--- START ---

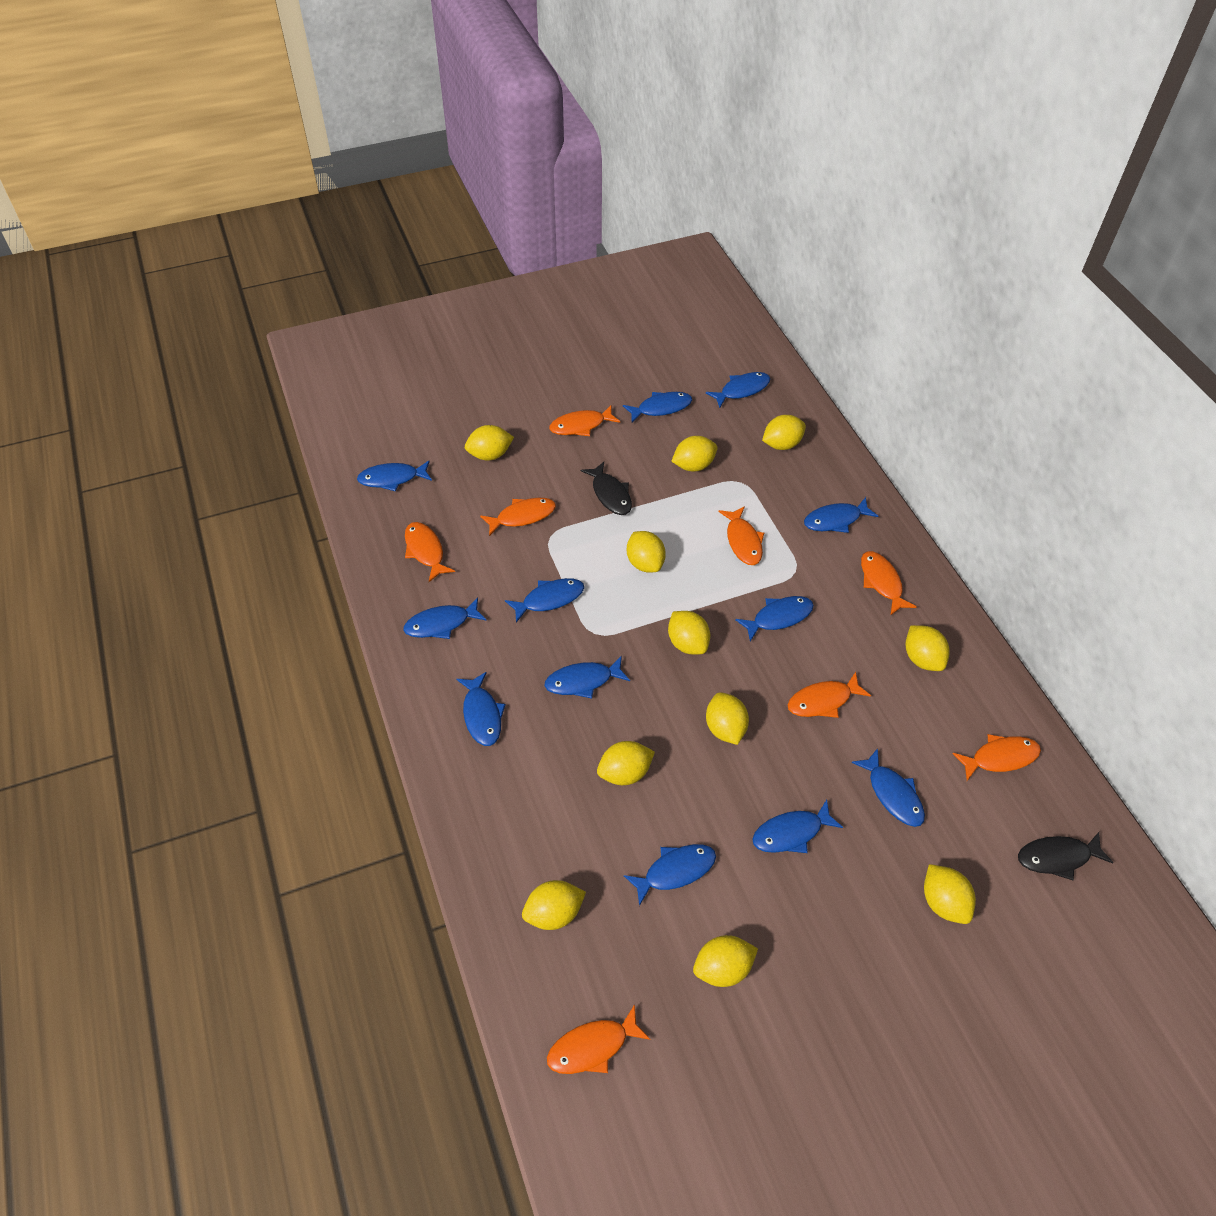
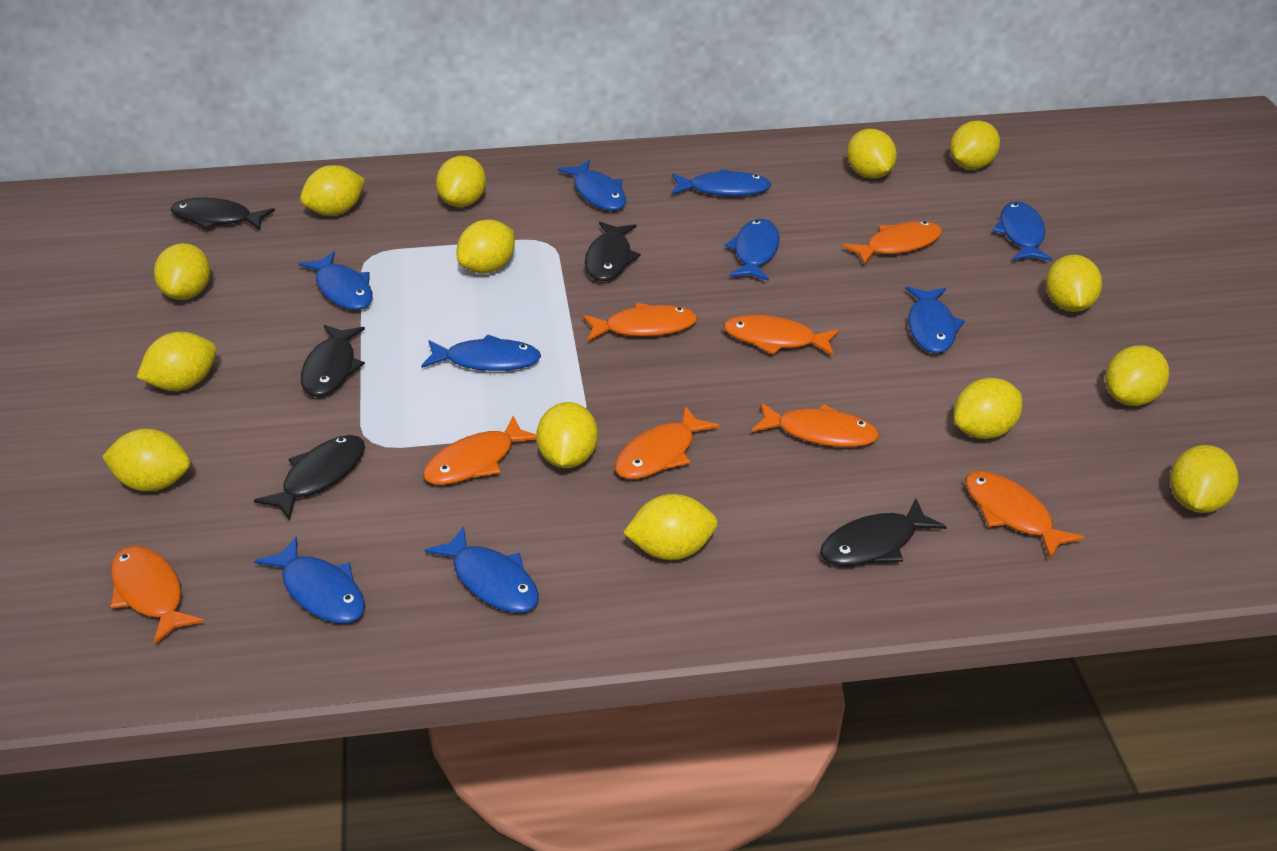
black fish: 2 -> 5
blue fish: 12 -> 9
yellow lemon: 11 -> 14

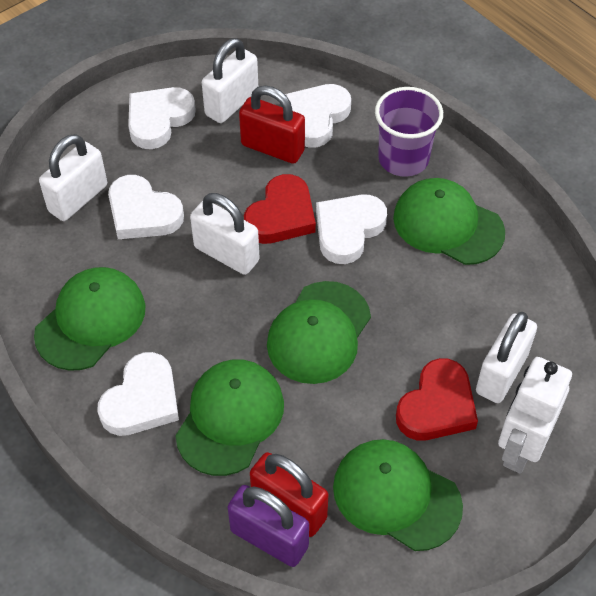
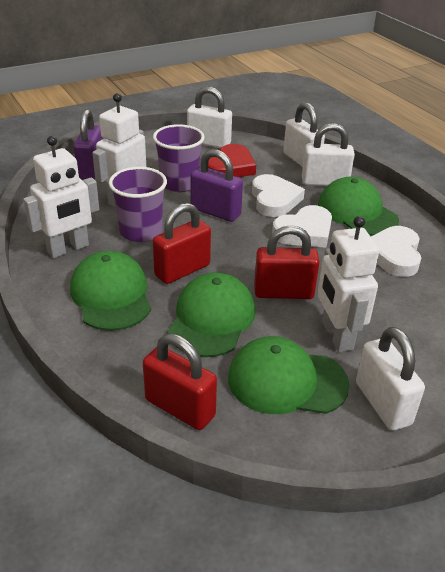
green cap: 5 -> 4
purple cup: 1 -> 2
purple padlock: 1 -> 2
red heart: 2 -> 1
red padlock: 2 -> 3
white heart: 5 -> 3
white robot: 1 -> 3

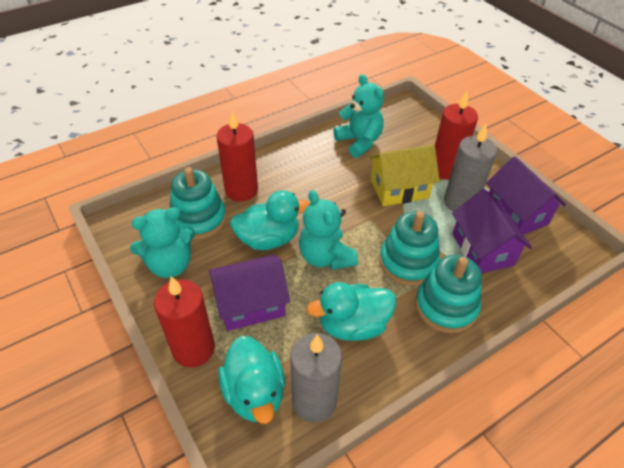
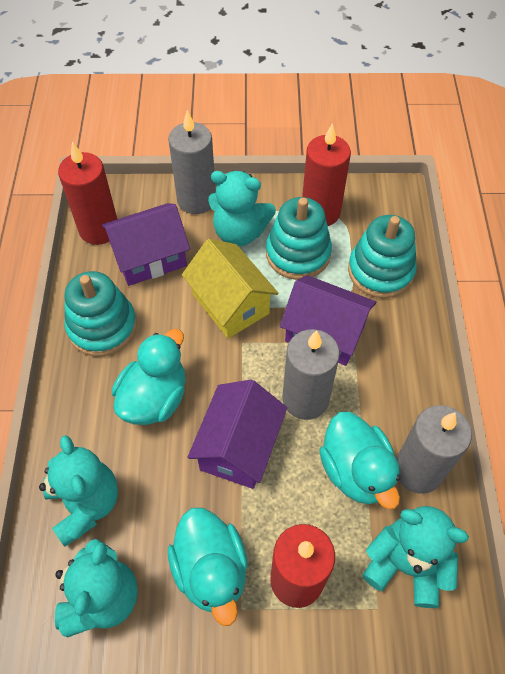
grey candle: 2 -> 3
turquoise teddy bear: 3 -> 4

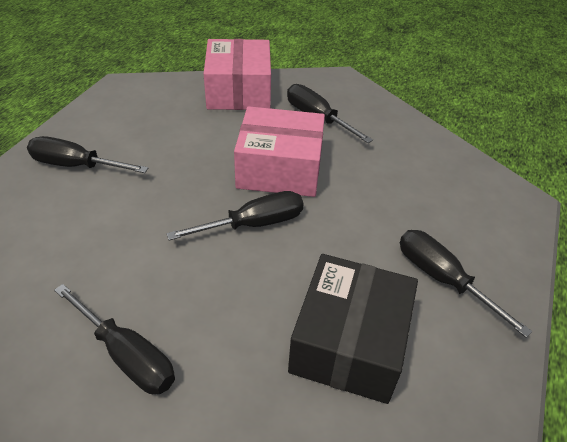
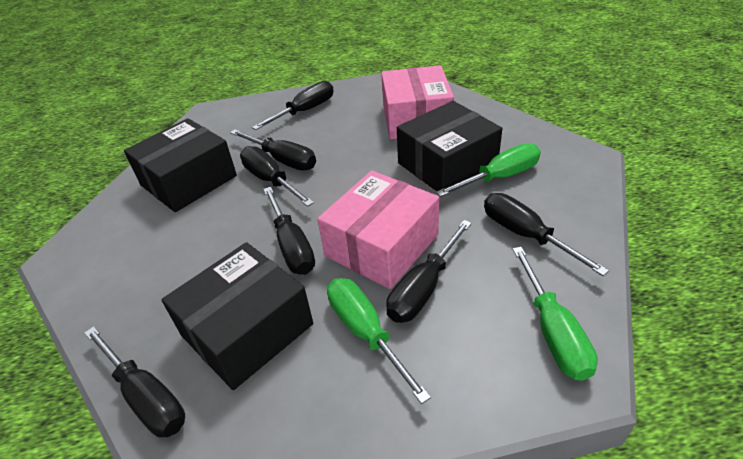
black box: 1 -> 3
black screwdriver: 5 -> 7
green screwdriver: 0 -> 3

--- END ---

- [Goal of the exercise] Show, from the material above, each line that includes the string "screwdriver".

- [Your response]
black screwdriver: 5 -> 7
green screwdriver: 0 -> 3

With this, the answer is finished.